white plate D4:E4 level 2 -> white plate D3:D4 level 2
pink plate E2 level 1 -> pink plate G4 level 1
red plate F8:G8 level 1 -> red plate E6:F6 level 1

+ + + + + + +

#### What you should do
Go through the listing and copy all of it exactly.

#### Your solution
white plate D4:E4 level 2 -> white plate D3:D4 level 2
pink plate E2 level 1 -> pink plate G4 level 1
red plate F8:G8 level 1 -> red plate E6:F6 level 1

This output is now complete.